[STORED DATA Boundary: Start]

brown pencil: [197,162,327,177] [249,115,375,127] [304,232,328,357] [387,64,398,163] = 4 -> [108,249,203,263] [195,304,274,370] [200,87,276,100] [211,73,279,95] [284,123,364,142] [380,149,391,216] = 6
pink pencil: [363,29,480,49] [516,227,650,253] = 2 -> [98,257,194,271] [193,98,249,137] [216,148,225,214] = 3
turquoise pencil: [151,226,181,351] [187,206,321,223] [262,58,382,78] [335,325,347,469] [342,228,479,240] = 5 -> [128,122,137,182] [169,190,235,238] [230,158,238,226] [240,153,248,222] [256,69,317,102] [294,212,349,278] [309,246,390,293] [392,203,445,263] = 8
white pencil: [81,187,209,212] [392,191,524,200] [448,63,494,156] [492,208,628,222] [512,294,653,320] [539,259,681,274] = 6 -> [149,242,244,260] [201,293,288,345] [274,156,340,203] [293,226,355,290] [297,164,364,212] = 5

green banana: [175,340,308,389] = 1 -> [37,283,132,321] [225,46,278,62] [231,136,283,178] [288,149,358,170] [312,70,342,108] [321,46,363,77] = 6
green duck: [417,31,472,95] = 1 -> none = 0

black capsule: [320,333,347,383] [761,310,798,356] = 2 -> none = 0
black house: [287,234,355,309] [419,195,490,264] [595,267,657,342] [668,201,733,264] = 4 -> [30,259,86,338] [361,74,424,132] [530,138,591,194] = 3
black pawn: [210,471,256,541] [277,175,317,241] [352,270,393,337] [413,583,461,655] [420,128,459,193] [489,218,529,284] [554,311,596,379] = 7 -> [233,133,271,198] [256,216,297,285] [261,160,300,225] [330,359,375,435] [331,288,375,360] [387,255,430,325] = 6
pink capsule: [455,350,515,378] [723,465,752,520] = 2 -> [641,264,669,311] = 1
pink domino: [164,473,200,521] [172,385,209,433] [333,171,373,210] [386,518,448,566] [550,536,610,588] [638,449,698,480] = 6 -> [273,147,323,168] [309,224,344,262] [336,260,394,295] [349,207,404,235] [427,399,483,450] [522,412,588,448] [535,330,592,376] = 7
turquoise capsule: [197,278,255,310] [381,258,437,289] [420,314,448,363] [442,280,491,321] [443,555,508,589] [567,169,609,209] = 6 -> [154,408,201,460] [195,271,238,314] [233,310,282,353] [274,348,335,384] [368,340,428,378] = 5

[STORED DATA Boundary: End]
[STORED DATA Boundary: Start]

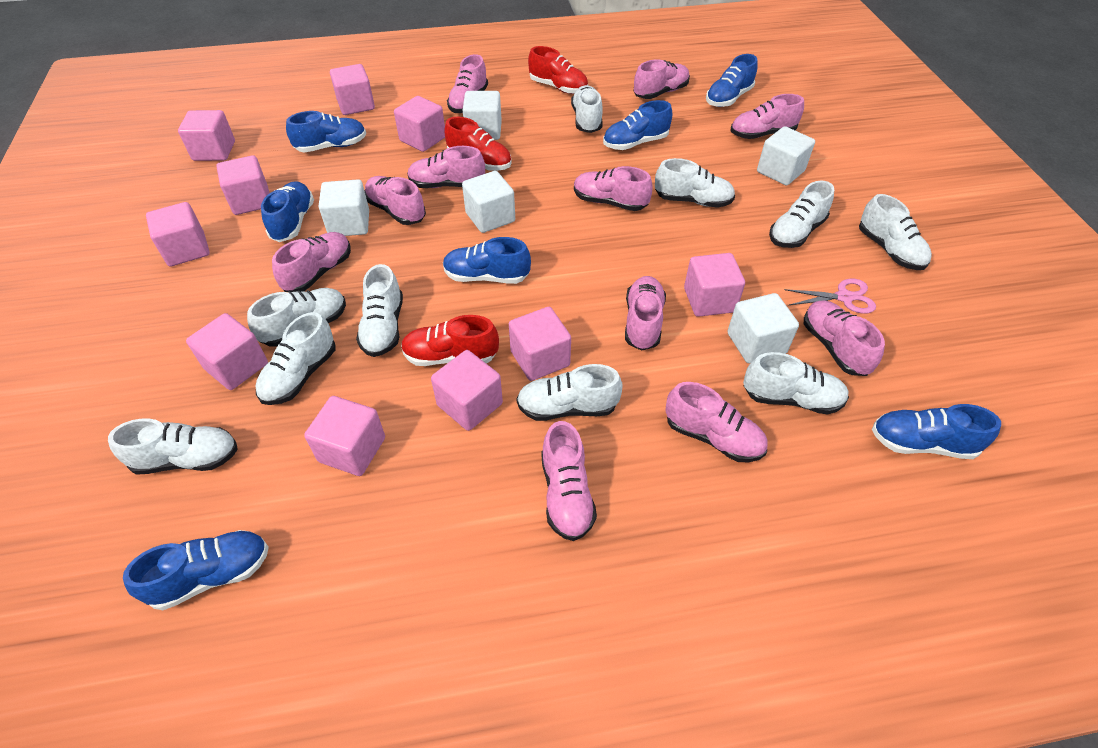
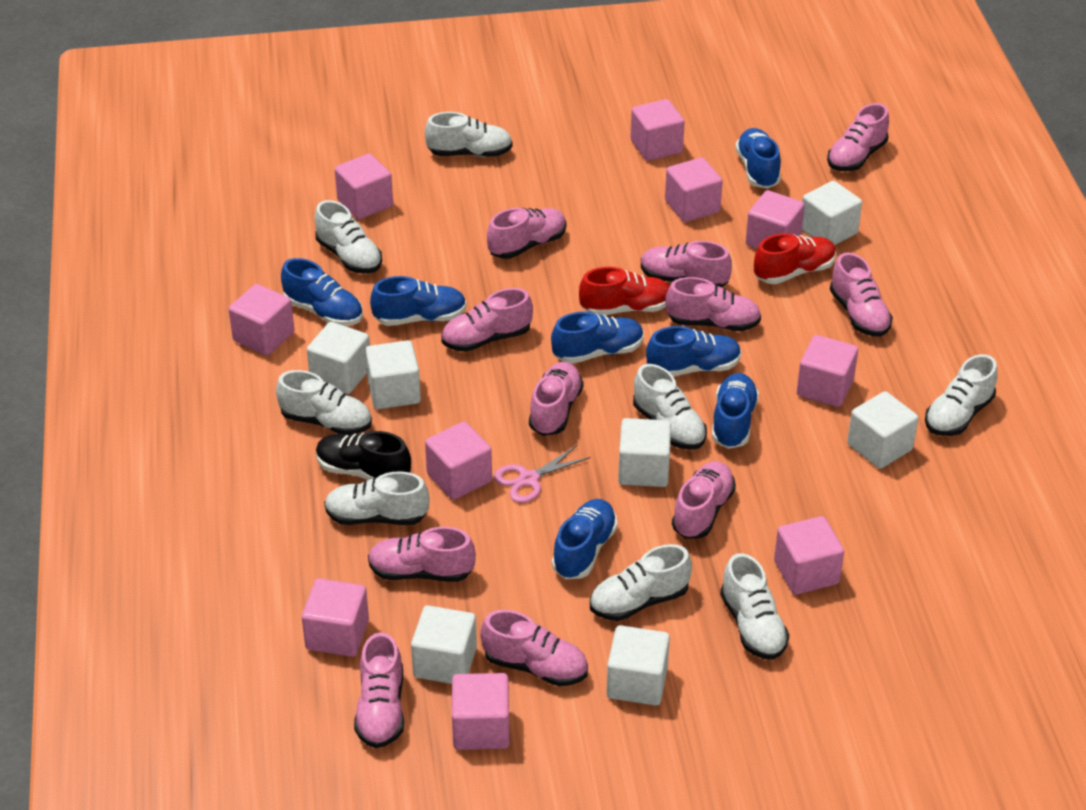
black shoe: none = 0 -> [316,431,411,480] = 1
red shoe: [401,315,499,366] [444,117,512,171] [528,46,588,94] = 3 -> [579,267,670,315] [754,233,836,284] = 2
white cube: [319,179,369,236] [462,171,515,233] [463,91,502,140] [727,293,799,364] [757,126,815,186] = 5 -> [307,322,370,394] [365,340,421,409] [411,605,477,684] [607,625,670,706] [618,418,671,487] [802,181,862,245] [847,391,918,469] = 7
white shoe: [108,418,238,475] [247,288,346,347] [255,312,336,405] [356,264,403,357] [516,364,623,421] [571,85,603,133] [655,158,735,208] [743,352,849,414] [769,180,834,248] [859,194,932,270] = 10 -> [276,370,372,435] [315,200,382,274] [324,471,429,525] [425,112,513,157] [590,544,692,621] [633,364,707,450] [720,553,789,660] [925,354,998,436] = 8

[STORED DATA Boundary: End]
[STORED DATA Boundary: Start]

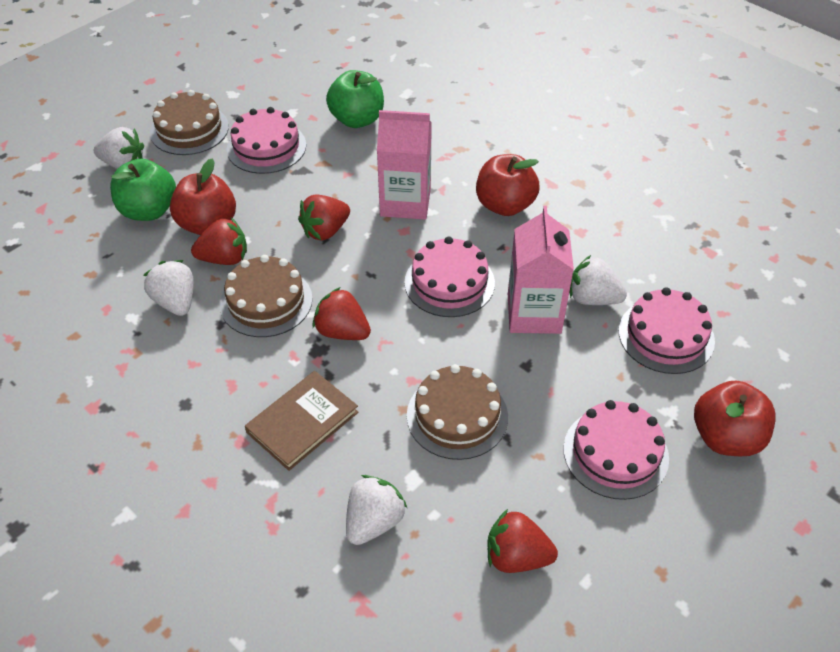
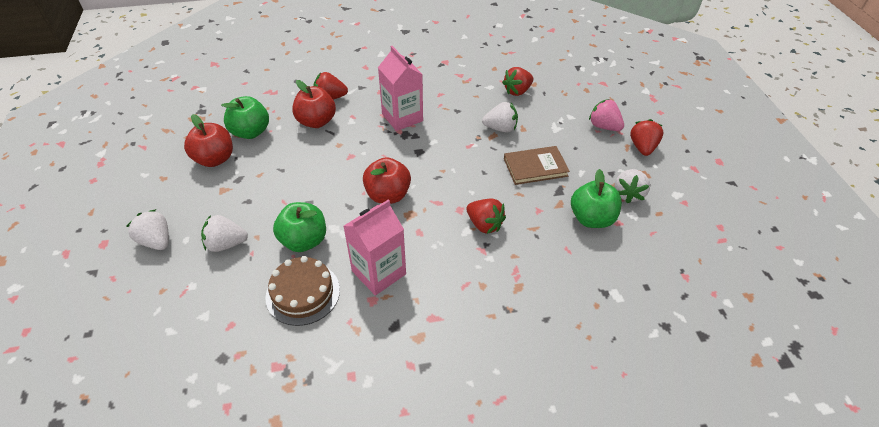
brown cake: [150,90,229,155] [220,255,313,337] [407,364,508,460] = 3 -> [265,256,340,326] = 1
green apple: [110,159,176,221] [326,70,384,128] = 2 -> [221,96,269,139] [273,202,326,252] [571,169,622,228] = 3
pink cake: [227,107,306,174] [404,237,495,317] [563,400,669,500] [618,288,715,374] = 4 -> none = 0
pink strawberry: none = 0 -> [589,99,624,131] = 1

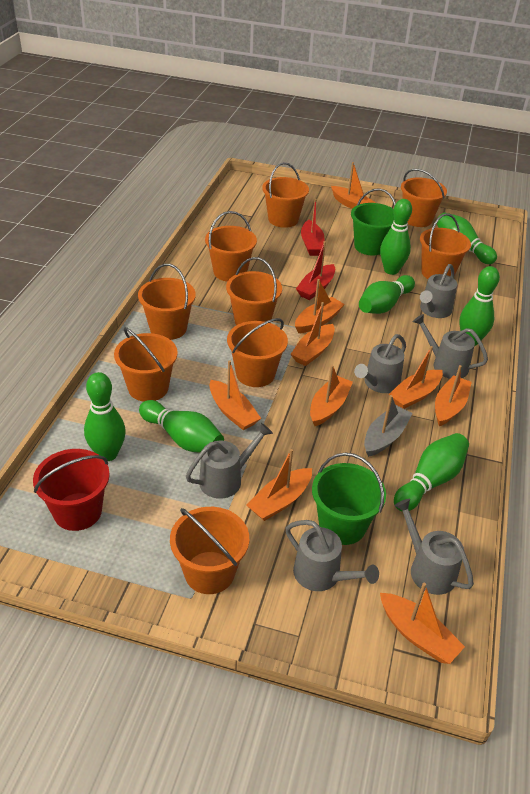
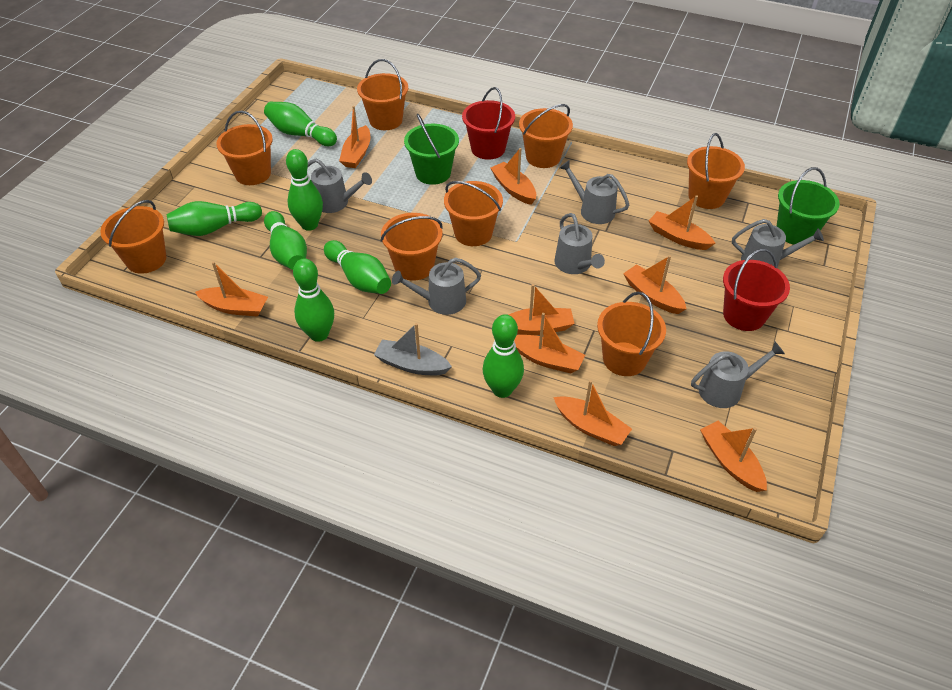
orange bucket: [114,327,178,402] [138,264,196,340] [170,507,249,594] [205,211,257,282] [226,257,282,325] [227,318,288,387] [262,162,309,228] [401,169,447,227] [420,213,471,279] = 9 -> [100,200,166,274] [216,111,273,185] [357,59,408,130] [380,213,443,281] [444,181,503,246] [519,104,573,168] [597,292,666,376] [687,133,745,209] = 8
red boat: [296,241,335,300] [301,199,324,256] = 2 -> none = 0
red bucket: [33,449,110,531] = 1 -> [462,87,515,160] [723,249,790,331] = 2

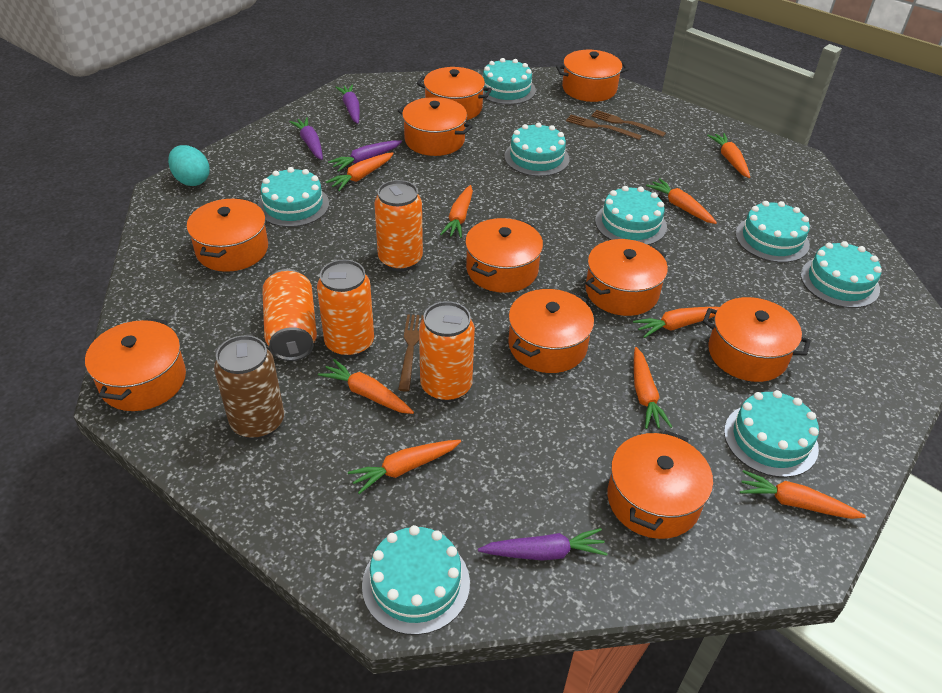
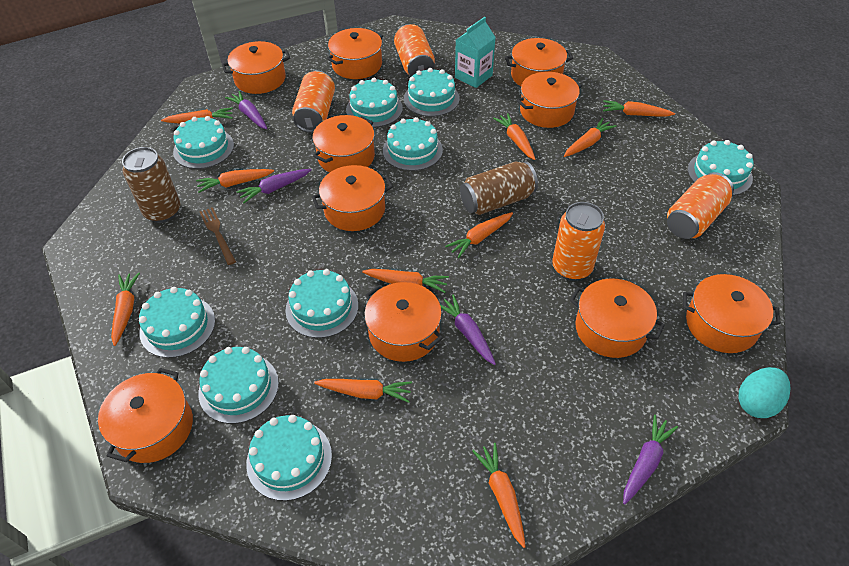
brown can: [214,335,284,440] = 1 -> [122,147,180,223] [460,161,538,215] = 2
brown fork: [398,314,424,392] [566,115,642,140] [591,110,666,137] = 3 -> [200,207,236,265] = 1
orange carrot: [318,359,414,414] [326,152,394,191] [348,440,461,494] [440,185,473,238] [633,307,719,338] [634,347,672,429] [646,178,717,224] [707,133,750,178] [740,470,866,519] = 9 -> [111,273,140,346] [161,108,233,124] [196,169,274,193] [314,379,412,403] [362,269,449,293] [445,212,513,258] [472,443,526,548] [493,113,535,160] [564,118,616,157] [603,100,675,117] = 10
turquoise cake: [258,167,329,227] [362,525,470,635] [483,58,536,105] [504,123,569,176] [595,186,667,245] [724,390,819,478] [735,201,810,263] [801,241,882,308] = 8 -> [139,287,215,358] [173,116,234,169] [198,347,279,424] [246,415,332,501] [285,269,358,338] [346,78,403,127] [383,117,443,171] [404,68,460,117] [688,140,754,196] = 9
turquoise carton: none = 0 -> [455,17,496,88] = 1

[STORED DATA Boundary: End]

REQUIRED WORK
Could you output exactly the lines above, from the line with "brown cake: [150,90,229,155]" up to and including the line with "brown can: [214,335,284,440]", and nothing else, skipping the pictures?

WORKED SOLUTION
brown cake: [150,90,229,155] [220,255,313,337] [407,364,508,460] = 3 -> [265,256,340,326] = 1
green apple: [110,159,176,221] [326,70,384,128] = 2 -> [221,96,269,139] [273,202,326,252] [571,169,622,228] = 3
pink cake: [227,107,306,174] [404,237,495,317] [563,400,669,500] [618,288,715,374] = 4 -> none = 0
pink strawberry: none = 0 -> [589,99,624,131] = 1

orange bucket: [114,327,178,402] [138,264,196,340] [170,507,249,594] [205,211,257,282] [226,257,282,325] [227,318,288,387] [262,162,309,228] [401,169,447,227] [420,213,471,279] = 9 -> [100,200,166,274] [216,111,273,185] [357,59,408,130] [380,213,443,281] [444,181,503,246] [519,104,573,168] [597,292,666,376] [687,133,745,209] = 8
red boat: [296,241,335,300] [301,199,324,256] = 2 -> none = 0
red bucket: [33,449,110,531] = 1 -> [462,87,515,160] [723,249,790,331] = 2

brown can: [214,335,284,440] = 1 -> [122,147,180,223] [460,161,538,215] = 2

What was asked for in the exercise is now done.